### [Work instruction]
Transcribe the entries below exactly; leave every image out.

### [Supplied material]
--- START ---

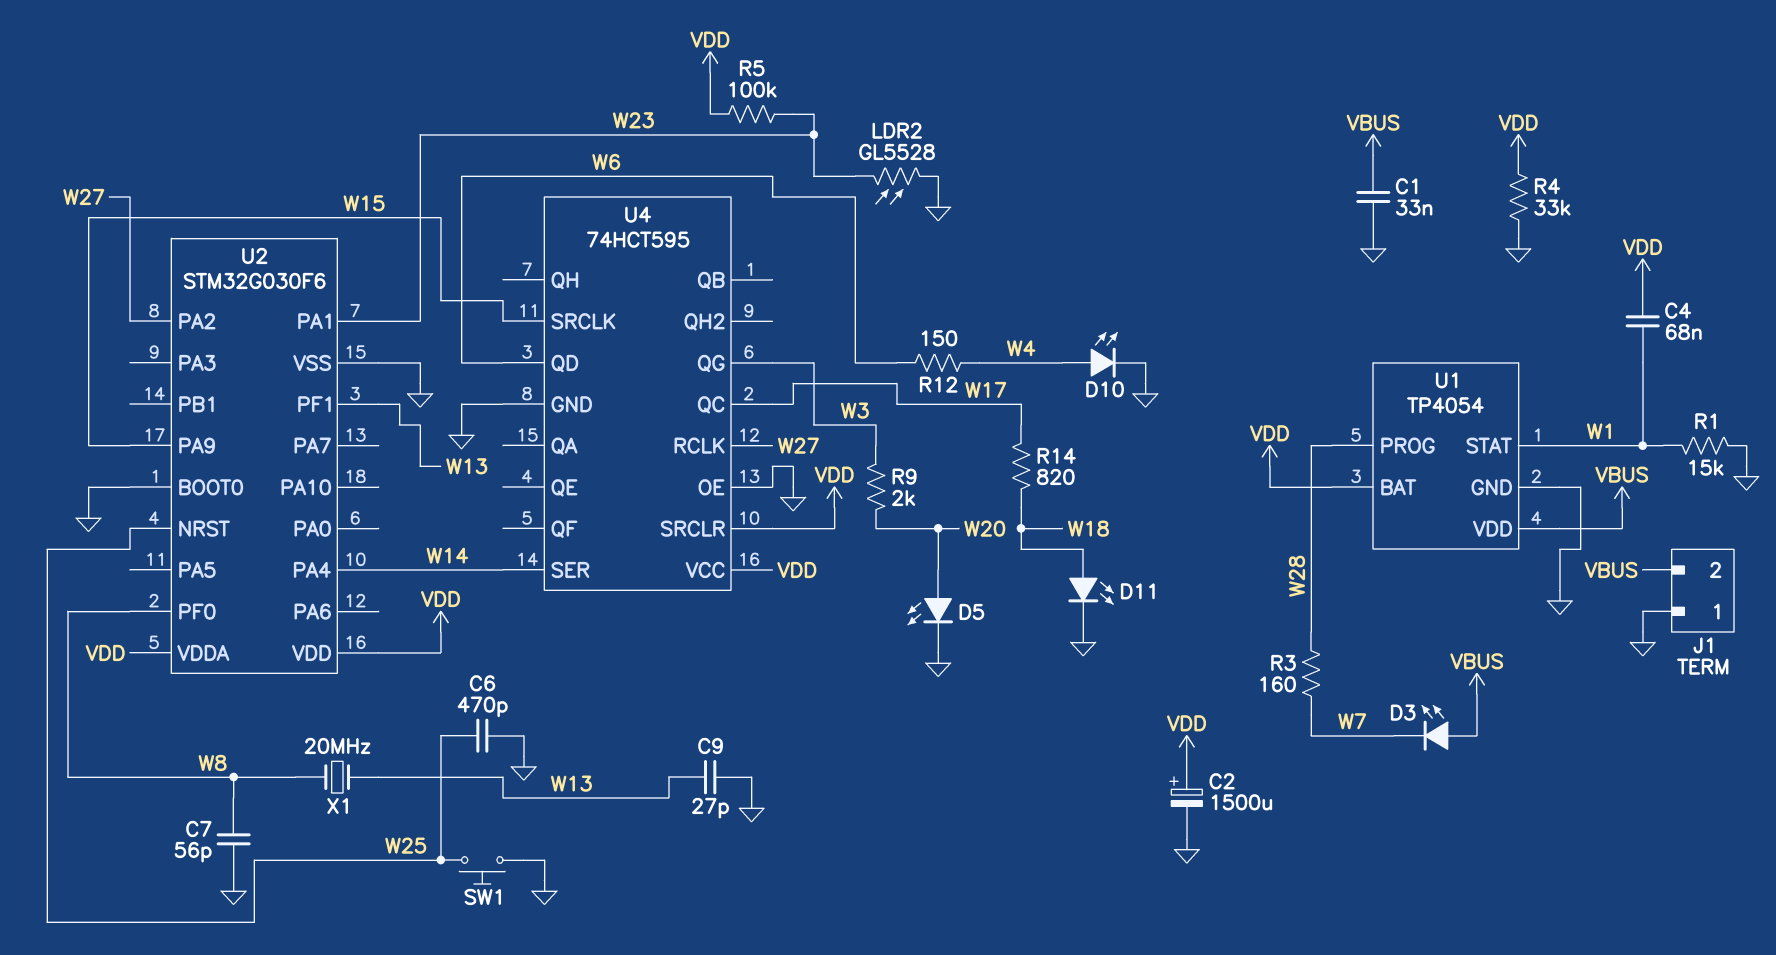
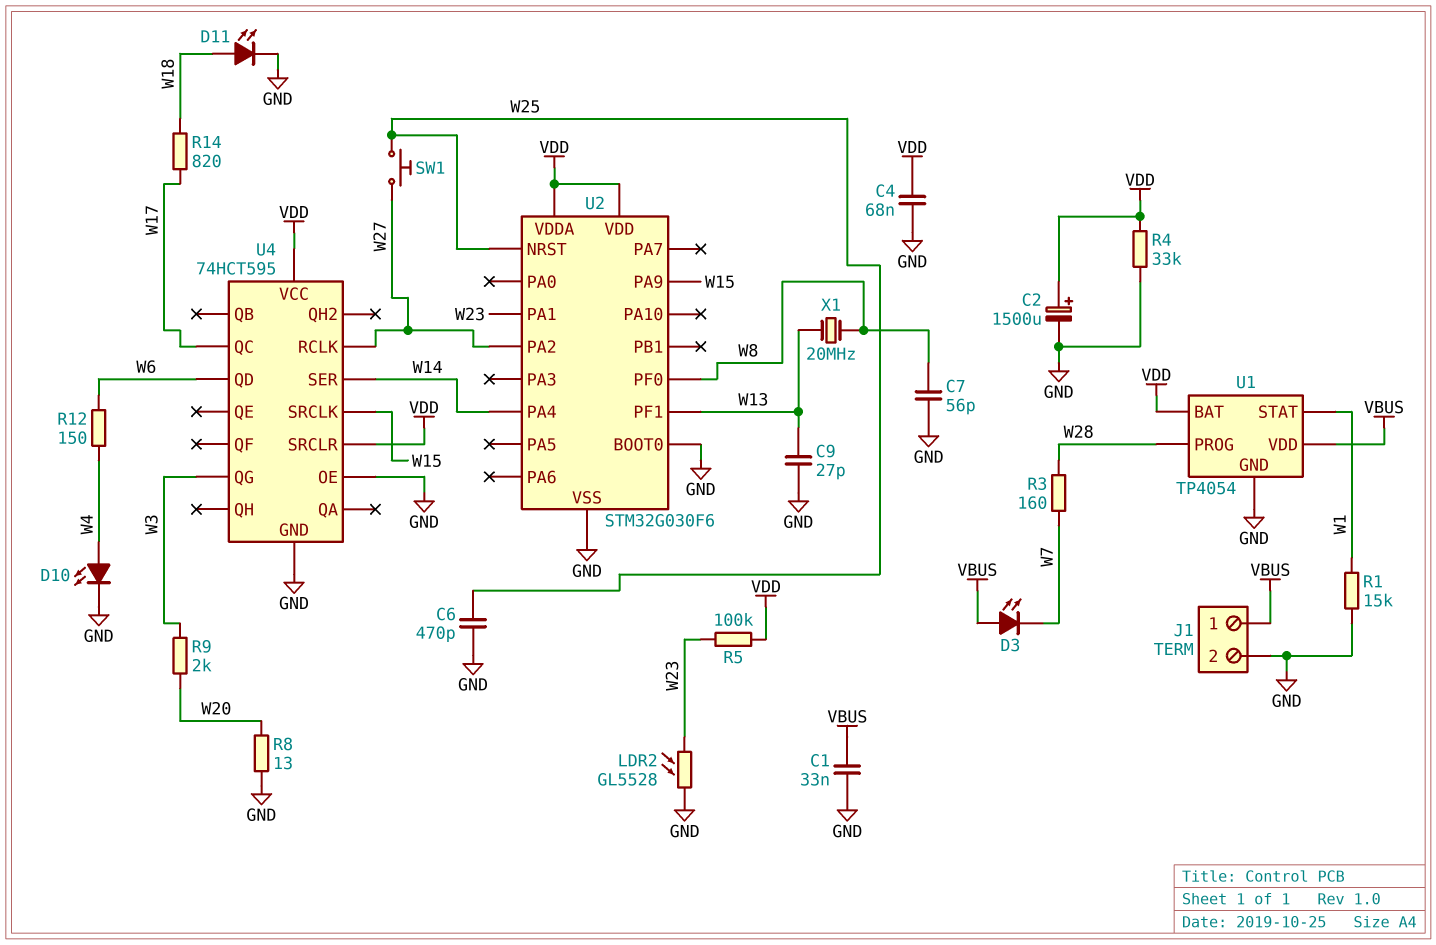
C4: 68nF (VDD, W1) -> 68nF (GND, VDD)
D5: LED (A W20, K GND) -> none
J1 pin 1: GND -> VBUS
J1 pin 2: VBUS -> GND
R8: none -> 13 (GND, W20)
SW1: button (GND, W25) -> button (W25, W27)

--- END ---

### [Task output]
C4: 68nF (VDD, W1) -> 68nF (GND, VDD)
D5: LED (A W20, K GND) -> none
J1 pin 1: GND -> VBUS
J1 pin 2: VBUS -> GND
R8: none -> 13 (GND, W20)
SW1: button (GND, W25) -> button (W25, W27)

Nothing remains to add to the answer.